### Study material:
=====

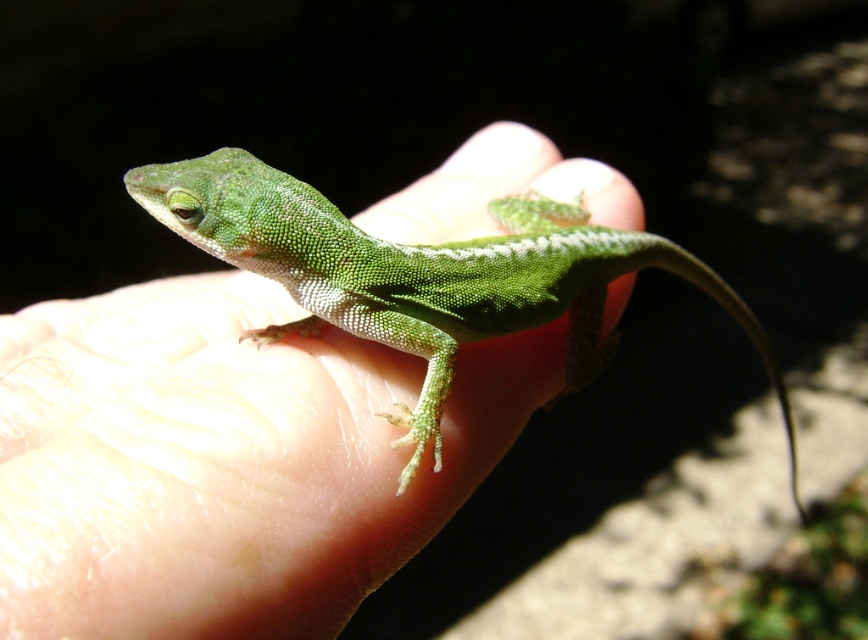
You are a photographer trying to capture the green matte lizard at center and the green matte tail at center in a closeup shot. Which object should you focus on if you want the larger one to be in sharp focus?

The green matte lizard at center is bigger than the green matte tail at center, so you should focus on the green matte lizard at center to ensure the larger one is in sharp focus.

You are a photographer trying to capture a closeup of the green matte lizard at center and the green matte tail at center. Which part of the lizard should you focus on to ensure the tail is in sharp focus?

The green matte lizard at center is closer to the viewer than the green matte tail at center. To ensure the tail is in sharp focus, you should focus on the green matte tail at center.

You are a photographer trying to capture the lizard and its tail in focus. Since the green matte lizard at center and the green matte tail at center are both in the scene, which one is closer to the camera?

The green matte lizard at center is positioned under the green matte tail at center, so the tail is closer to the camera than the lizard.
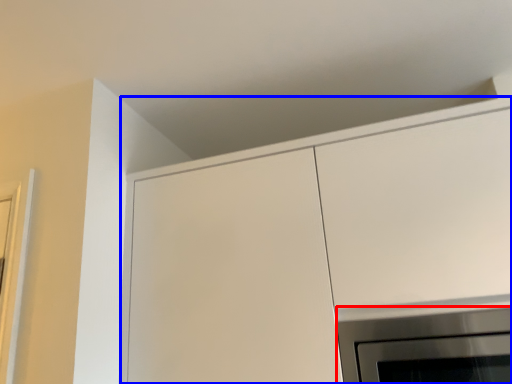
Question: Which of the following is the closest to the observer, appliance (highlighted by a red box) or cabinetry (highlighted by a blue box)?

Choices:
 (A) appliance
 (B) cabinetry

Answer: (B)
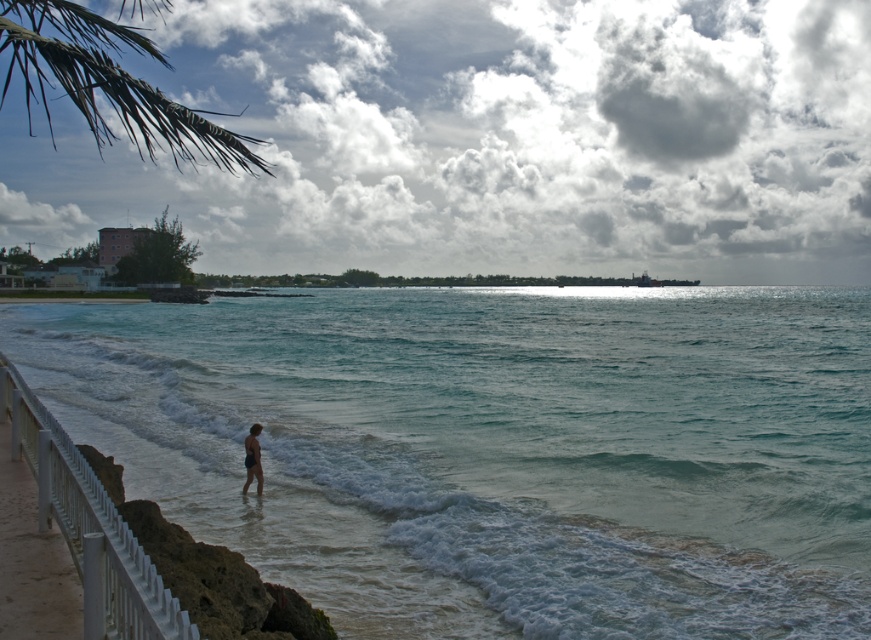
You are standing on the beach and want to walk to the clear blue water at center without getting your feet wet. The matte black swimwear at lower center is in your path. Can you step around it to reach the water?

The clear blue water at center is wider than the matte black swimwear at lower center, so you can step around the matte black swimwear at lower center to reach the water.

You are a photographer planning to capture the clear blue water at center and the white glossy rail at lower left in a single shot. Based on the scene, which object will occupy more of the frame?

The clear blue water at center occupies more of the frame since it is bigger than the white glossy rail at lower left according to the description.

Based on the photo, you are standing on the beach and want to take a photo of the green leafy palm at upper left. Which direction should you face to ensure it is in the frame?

=====

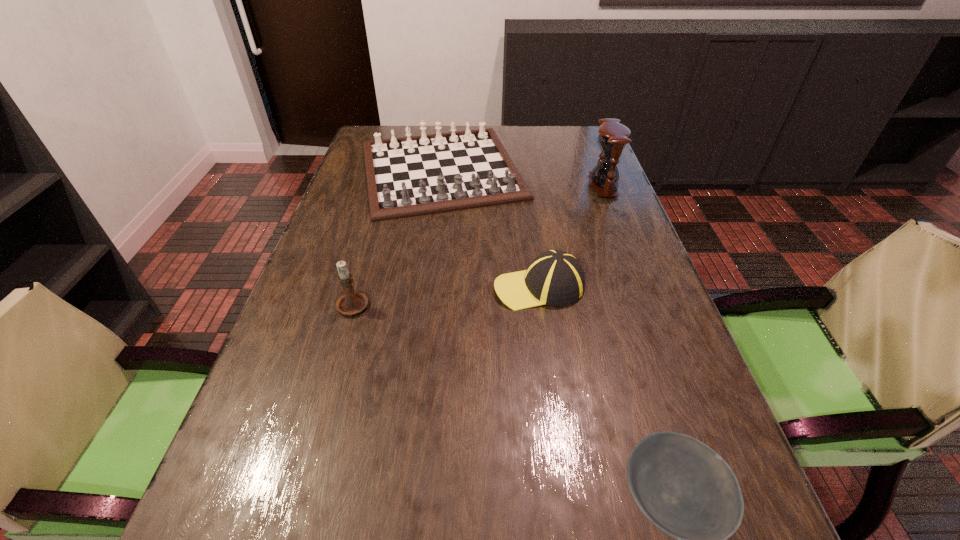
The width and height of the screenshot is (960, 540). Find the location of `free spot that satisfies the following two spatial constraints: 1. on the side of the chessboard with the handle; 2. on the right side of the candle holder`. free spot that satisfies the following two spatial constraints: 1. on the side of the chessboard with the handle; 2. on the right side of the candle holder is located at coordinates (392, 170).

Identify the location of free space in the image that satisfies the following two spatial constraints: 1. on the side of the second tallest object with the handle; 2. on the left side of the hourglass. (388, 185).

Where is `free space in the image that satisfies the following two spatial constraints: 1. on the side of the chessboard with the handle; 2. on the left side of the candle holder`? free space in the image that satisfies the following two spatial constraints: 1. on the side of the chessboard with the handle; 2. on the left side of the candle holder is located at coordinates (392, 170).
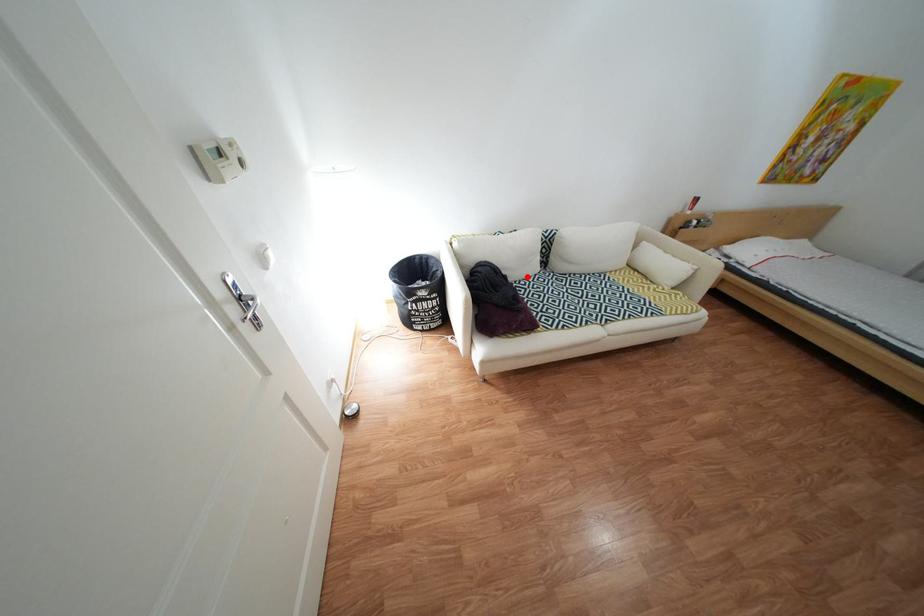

=====

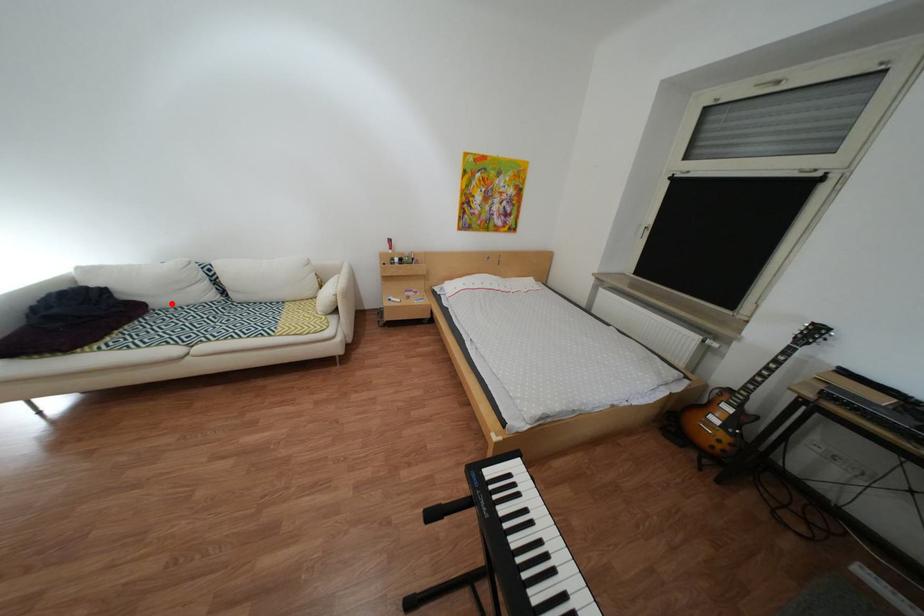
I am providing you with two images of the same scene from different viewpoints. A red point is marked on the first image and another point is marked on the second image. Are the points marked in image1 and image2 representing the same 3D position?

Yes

=====

### What the task requires:
Can you retype the data from the line containing "You are a photographer trying to capture the green" down to the line containing "You are a photographer trying to capture a", including both of those lines, without changing a word?

### Exercise solution:
You are a photographer trying to capture the green matte lizard at center and the green matte tail at center in a closeup shot. Which object should you focus on if you want the larger one to be in sharp focus?

The green matte lizard at center is bigger than the green matte tail at center, so you should focus on the green matte lizard at center to ensure the larger one is in sharp focus.

You are a photographer trying to capture a closeup of the green matte lizard at center and the green matte tail at center. Which part of the lizard should you focus on to ensure the tail is in sharp focus?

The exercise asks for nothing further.